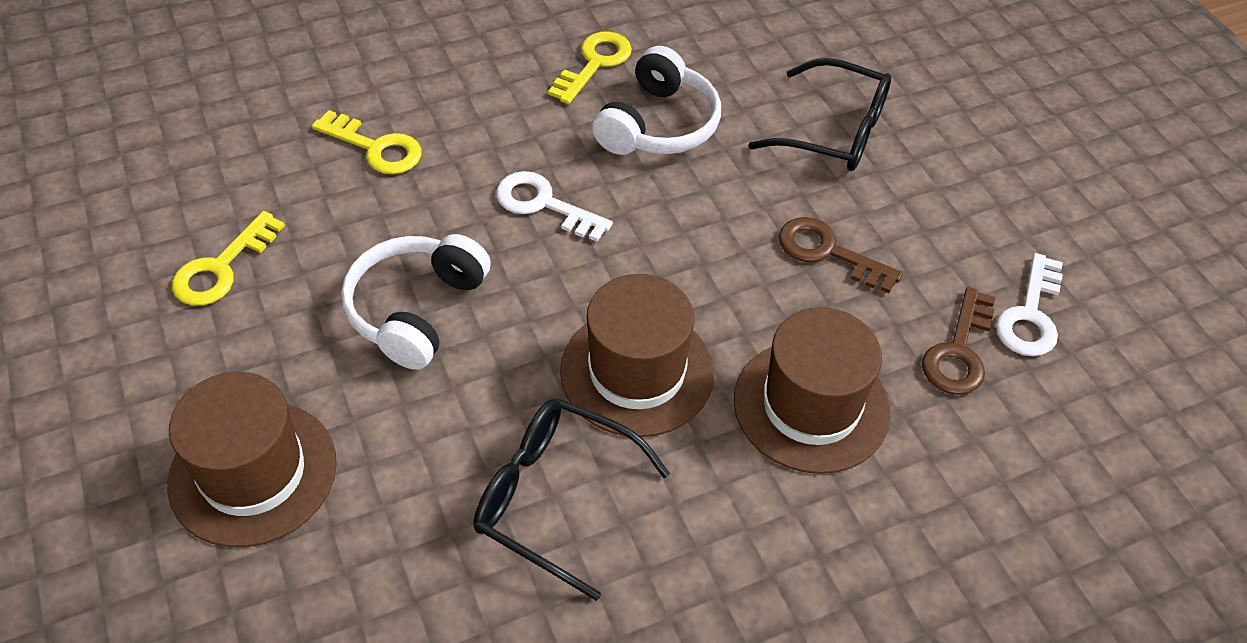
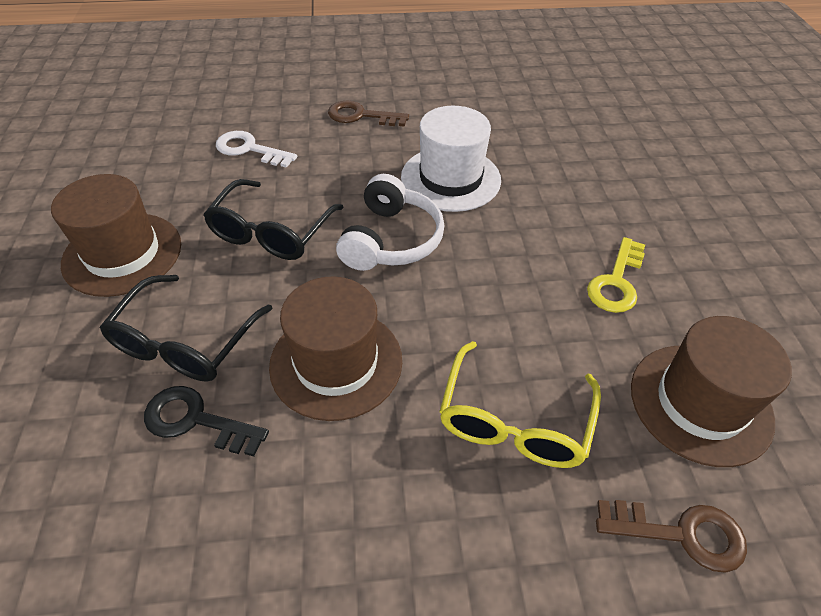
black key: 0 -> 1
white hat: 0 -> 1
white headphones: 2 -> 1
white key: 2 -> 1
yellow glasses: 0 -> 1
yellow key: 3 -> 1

• _WHAT THE EXERCISE ASKS_
From the records above, return each line where "white" occurs.

• _RESULT_
white hat: 0 -> 1
white headphones: 2 -> 1
white key: 2 -> 1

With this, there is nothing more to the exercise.